== ENTRIES SUPPLIED ==
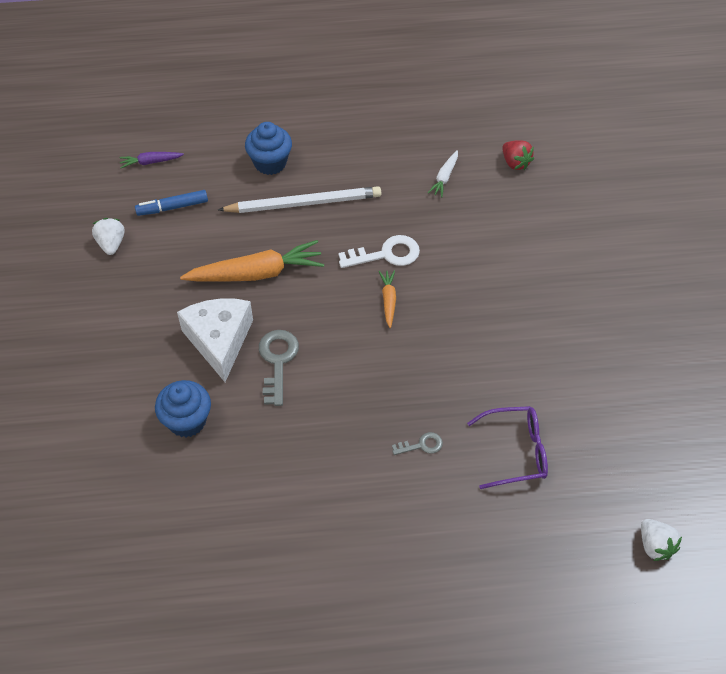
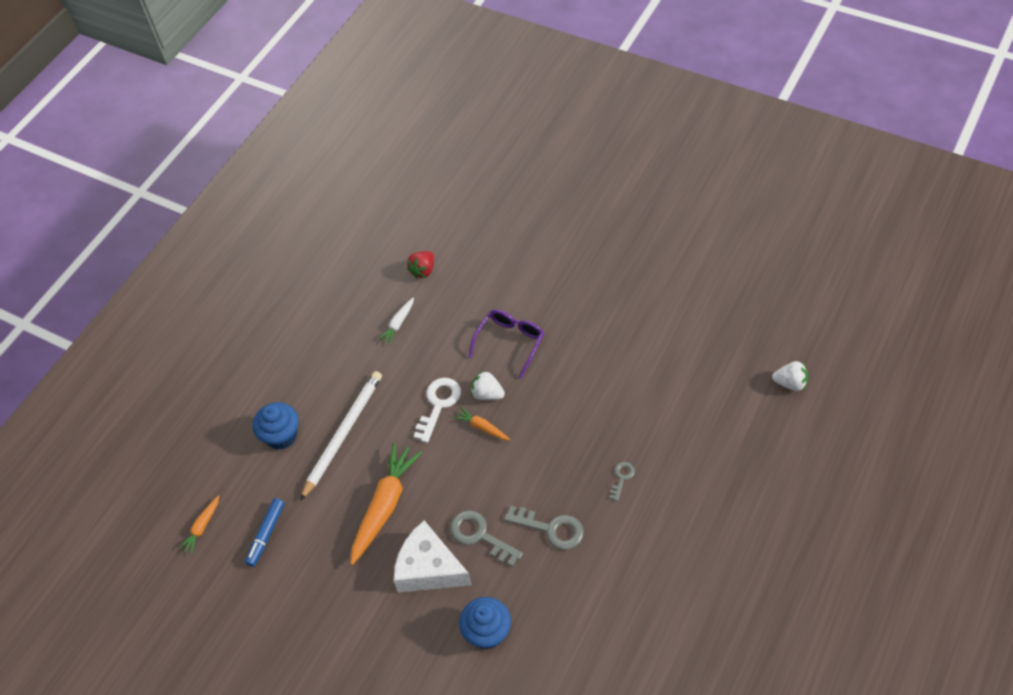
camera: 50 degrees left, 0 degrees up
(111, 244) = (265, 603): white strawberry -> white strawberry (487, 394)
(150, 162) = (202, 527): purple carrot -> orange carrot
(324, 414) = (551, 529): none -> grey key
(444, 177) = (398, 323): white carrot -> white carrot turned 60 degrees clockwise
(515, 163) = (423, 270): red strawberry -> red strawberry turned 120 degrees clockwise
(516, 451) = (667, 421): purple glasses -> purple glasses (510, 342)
===
[EXERCISE BRIEF]
Please output the material above unchanged, apart from removing the pictures.

[RESULT OF THE EXERCISE]
camera: 50 degrees left, 0 degrees up
(111, 244) = (265, 603): white strawberry -> white strawberry (487, 394)
(150, 162) = (202, 527): purple carrot -> orange carrot
(324, 414) = (551, 529): none -> grey key
(444, 177) = (398, 323): white carrot -> white carrot turned 60 degrees clockwise
(515, 163) = (423, 270): red strawberry -> red strawberry turned 120 degrees clockwise
(516, 451) = (667, 421): purple glasses -> purple glasses (510, 342)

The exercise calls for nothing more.